■ Exercise brief ■
List every line of the material below that contains the string "kern", copying each line in full.

■ ■ ■ ■ ■ ■ ■

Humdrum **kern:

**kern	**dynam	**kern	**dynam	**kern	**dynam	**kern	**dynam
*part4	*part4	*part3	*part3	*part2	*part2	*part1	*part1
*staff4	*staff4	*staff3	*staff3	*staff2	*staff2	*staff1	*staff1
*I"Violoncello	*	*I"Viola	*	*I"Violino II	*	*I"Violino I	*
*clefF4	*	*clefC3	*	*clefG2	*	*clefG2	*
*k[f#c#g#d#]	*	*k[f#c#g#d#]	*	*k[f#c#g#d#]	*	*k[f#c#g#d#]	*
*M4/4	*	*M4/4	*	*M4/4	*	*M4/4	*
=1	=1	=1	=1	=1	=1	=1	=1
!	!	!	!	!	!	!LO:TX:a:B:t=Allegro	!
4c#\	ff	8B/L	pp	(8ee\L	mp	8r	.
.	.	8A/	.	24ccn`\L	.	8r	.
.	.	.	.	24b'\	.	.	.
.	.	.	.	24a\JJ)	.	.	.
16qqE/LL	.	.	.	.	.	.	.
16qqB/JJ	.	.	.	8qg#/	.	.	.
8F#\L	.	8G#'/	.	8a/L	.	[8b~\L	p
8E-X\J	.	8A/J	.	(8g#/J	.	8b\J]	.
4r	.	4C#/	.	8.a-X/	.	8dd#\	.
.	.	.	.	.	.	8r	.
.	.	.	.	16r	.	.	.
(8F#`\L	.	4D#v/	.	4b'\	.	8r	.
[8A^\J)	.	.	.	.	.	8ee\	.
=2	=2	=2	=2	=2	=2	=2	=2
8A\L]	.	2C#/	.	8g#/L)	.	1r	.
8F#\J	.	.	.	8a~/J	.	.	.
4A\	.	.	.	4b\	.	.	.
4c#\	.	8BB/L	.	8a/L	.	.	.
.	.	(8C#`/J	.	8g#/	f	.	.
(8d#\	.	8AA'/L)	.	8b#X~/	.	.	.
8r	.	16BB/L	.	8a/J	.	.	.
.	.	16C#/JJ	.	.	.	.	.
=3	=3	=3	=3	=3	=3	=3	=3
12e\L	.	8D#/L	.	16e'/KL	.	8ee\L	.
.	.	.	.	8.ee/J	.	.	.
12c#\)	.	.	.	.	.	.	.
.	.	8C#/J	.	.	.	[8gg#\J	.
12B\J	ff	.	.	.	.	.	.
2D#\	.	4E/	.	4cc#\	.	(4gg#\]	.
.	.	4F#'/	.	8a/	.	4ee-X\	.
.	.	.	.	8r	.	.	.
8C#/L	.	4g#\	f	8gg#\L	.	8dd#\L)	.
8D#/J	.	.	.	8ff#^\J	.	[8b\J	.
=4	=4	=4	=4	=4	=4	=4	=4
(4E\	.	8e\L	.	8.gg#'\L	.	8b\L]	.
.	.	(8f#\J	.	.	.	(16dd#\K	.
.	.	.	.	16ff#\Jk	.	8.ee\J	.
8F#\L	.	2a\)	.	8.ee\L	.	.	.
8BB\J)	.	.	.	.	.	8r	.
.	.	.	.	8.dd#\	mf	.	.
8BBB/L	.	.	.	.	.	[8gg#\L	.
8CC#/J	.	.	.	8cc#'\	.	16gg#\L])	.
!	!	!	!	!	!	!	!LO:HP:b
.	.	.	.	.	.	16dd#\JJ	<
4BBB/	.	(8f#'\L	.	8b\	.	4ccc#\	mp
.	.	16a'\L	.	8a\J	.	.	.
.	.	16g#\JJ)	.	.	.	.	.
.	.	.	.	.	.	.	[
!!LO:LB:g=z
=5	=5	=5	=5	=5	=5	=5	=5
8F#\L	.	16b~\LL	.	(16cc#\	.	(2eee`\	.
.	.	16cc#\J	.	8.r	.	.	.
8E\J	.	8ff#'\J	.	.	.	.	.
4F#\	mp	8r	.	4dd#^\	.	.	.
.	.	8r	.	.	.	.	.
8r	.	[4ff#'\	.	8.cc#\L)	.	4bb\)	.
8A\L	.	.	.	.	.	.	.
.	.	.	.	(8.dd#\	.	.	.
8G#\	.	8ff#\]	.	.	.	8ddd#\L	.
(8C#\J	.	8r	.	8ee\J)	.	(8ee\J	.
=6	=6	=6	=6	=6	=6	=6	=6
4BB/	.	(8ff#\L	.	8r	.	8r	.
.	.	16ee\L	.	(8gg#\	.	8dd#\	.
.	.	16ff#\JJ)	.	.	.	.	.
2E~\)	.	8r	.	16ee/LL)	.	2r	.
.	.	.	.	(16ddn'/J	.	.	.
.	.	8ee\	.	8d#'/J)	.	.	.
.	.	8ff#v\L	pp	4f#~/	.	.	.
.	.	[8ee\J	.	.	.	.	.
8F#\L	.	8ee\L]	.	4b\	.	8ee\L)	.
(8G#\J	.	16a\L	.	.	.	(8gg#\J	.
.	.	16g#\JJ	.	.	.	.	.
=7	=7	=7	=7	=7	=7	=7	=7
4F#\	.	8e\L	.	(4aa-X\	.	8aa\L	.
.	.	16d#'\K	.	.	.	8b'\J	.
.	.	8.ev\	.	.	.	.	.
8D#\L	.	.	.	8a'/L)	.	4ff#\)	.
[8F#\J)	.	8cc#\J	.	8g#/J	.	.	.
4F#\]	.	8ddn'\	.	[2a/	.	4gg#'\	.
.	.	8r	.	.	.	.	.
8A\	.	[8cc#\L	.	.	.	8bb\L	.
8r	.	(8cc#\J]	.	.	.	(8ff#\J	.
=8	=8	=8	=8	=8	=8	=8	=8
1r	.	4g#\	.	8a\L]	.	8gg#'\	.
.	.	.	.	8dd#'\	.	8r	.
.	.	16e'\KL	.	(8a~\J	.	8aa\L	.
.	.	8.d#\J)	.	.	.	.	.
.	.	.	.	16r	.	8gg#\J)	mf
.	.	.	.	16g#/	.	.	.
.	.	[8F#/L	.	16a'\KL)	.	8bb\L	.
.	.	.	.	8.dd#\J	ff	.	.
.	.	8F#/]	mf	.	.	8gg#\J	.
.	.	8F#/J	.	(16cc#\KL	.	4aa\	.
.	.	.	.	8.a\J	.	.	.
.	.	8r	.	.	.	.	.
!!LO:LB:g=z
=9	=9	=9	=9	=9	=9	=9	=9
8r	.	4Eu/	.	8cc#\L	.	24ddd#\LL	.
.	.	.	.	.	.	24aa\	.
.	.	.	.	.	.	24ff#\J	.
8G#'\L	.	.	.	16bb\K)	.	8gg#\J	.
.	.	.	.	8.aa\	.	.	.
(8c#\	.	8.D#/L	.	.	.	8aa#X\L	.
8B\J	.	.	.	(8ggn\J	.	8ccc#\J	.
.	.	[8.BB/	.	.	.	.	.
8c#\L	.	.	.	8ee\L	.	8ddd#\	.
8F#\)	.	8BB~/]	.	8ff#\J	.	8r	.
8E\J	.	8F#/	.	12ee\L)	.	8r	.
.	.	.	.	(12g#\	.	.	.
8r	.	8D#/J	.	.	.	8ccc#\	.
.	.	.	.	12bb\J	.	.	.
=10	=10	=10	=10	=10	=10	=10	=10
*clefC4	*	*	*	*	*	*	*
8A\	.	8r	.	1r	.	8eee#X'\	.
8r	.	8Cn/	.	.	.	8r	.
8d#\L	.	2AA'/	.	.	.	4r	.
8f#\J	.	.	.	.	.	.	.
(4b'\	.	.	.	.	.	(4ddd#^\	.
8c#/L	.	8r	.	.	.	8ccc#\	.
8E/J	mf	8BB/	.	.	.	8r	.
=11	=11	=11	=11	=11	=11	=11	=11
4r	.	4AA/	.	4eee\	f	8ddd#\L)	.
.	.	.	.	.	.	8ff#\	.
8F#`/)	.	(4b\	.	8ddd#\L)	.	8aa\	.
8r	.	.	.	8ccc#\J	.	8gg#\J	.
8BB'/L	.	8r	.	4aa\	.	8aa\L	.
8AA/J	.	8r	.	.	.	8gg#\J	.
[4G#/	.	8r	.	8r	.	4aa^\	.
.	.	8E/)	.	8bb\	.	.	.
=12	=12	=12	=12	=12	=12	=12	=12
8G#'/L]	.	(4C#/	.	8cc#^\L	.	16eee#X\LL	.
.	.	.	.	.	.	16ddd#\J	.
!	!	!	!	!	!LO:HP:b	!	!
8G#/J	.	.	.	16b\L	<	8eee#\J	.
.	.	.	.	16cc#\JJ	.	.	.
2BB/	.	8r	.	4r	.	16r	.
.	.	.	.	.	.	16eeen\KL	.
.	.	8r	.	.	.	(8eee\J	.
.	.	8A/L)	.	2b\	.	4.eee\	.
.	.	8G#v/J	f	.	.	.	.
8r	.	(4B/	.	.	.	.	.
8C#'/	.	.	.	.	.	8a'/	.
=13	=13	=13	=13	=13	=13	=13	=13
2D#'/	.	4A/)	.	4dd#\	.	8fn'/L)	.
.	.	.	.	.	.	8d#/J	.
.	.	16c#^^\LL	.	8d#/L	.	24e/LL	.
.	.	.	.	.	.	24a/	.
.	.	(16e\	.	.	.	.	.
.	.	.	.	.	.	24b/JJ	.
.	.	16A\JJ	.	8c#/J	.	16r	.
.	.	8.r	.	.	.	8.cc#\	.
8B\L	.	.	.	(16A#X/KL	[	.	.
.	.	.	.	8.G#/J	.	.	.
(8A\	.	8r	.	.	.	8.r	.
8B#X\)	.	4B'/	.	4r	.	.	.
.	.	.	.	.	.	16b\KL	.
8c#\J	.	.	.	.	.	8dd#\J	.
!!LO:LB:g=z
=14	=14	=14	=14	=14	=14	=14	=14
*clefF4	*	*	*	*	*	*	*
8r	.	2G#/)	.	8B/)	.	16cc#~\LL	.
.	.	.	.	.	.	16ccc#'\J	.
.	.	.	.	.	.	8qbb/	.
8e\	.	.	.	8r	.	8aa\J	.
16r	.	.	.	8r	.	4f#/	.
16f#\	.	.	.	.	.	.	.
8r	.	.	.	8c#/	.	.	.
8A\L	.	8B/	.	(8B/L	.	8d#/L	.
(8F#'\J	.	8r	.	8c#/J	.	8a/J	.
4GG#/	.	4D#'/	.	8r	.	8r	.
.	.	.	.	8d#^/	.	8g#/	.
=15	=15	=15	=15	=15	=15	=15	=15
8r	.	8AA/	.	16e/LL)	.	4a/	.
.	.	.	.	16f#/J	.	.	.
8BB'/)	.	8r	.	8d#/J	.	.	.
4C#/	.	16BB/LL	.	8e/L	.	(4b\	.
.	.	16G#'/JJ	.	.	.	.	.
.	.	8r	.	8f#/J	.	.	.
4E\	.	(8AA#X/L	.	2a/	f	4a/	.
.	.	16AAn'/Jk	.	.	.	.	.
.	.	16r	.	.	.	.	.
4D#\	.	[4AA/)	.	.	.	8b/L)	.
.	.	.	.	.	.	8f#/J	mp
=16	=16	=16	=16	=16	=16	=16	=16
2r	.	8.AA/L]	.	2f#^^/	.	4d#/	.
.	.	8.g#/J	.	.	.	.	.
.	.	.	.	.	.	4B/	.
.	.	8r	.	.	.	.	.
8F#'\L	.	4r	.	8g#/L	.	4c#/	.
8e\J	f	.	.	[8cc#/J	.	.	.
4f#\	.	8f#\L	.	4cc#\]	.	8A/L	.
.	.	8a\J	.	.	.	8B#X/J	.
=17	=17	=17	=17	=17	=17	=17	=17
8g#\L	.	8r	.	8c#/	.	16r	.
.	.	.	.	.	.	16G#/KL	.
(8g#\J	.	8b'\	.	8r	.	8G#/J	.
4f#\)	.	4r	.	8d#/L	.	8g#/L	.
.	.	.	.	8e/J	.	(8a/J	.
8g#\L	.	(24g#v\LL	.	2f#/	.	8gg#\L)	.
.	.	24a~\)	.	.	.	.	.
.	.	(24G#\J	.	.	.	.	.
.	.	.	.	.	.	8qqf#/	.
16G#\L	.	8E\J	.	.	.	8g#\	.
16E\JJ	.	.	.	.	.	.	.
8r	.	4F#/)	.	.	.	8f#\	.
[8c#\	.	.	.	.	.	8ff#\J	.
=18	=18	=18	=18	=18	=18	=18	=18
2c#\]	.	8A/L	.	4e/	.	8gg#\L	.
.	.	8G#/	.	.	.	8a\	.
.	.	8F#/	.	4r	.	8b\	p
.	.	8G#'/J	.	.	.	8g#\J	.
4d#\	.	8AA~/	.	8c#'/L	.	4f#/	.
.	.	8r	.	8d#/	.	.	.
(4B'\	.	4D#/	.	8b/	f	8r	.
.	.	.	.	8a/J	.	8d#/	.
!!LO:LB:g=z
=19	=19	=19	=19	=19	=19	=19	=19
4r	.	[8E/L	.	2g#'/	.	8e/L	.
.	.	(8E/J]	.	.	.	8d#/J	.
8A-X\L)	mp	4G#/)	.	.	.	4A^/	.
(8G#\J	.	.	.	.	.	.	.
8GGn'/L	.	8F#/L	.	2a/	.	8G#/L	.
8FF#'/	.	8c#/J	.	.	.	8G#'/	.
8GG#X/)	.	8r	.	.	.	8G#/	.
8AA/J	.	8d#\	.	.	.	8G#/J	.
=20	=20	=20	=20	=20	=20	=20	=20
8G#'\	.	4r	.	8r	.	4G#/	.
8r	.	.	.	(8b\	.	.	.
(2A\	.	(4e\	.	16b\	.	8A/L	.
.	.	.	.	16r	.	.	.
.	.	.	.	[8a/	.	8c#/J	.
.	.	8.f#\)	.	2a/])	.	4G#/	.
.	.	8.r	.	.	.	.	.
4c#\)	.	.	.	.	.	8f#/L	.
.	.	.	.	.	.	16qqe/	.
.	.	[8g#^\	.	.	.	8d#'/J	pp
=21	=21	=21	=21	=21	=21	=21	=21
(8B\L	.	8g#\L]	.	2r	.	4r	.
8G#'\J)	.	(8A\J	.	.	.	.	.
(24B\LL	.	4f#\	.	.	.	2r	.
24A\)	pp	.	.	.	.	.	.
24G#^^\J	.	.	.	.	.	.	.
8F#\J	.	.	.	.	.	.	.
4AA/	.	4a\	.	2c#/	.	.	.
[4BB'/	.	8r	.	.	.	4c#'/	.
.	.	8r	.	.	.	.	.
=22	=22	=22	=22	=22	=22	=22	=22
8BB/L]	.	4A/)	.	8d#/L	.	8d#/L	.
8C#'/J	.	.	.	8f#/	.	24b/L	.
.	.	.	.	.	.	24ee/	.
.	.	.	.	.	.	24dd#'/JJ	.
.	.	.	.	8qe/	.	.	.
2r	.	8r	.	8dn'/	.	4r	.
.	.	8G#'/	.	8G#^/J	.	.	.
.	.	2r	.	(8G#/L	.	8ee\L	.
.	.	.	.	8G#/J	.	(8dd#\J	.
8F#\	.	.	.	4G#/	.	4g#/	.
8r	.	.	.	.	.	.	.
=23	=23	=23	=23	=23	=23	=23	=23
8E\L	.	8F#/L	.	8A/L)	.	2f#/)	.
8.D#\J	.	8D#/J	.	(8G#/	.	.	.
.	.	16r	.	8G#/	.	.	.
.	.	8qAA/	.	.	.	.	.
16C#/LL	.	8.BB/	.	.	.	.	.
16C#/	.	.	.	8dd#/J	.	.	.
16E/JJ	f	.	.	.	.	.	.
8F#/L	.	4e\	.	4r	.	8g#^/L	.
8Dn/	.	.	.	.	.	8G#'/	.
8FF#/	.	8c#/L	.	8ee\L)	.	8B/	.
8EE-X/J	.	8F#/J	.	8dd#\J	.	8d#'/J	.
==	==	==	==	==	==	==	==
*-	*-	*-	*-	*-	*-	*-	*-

■ ■ ■ ■ ■ ■ ■

■ Reply to the task ■
Humdrum **kern:
**kern	**dynam	**kern	**dynam	**kern	**dynam	**kern	**dynam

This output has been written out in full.